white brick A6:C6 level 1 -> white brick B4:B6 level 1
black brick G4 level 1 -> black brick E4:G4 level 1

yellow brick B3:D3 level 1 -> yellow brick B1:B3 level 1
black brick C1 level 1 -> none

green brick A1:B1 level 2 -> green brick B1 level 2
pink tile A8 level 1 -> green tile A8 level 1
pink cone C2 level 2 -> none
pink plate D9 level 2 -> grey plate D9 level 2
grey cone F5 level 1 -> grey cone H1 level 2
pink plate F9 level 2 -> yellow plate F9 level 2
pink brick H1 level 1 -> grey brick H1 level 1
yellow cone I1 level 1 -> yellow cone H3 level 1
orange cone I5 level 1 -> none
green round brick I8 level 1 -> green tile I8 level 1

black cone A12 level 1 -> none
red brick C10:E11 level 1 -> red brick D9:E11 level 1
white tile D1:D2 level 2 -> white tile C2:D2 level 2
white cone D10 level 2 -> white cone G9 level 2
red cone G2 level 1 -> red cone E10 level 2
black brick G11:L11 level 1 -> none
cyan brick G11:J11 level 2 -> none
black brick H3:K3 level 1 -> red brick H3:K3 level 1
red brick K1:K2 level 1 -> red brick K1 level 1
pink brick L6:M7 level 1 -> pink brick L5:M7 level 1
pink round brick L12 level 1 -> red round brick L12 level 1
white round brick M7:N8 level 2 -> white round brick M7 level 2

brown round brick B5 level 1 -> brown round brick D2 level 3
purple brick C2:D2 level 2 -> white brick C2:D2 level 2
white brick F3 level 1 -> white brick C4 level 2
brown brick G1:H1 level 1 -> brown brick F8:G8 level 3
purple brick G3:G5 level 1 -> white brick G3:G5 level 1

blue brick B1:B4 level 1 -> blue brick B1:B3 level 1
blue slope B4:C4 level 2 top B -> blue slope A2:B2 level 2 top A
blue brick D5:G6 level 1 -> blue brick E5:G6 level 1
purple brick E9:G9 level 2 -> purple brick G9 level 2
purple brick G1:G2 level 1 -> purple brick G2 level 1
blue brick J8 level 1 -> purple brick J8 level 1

> **DESCRIPTION OF THE TASK**
Every entry, from the first line to the last, should be retyped exactly.

> **ANSWER BOX**
white brick A6:C6 level 1 -> white brick B4:B6 level 1
black brick G4 level 1 -> black brick E4:G4 level 1

yellow brick B3:D3 level 1 -> yellow brick B1:B3 level 1
black brick C1 level 1 -> none

green brick A1:B1 level 2 -> green brick B1 level 2
pink tile A8 level 1 -> green tile A8 level 1
pink cone C2 level 2 -> none
pink plate D9 level 2 -> grey plate D9 level 2
grey cone F5 level 1 -> grey cone H1 level 2
pink plate F9 level 2 -> yellow plate F9 level 2
pink brick H1 level 1 -> grey brick H1 level 1
yellow cone I1 level 1 -> yellow cone H3 level 1
orange cone I5 level 1 -> none
green round brick I8 level 1 -> green tile I8 level 1

black cone A12 level 1 -> none
red brick C10:E11 level 1 -> red brick D9:E11 level 1
white tile D1:D2 level 2 -> white tile C2:D2 level 2
white cone D10 level 2 -> white cone G9 level 2
red cone G2 level 1 -> red cone E10 level 2
black brick G11:L11 level 1 -> none
cyan brick G11:J11 level 2 -> none
black brick H3:K3 level 1 -> red brick H3:K3 level 1
red brick K1:K2 level 1 -> red brick K1 level 1
pink brick L6:M7 level 1 -> pink brick L5:M7 level 1
pink round brick L12 level 1 -> red round brick L12 level 1
white round brick M7:N8 level 2 -> white round brick M7 level 2

brown round brick B5 level 1 -> brown round brick D2 level 3
purple brick C2:D2 level 2 -> white brick C2:D2 level 2
white brick F3 level 1 -> white brick C4 level 2
brown brick G1:H1 level 1 -> brown brick F8:G8 level 3
purple brick G3:G5 level 1 -> white brick G3:G5 level 1

blue brick B1:B4 level 1 -> blue brick B1:B3 level 1
blue slope B4:C4 level 2 top B -> blue slope A2:B2 level 2 top A
blue brick D5:G6 level 1 -> blue brick E5:G6 level 1
purple brick E9:G9 level 2 -> purple brick G9 level 2
purple brick G1:G2 level 1 -> purple brick G2 level 1
blue brick J8 level 1 -> purple brick J8 level 1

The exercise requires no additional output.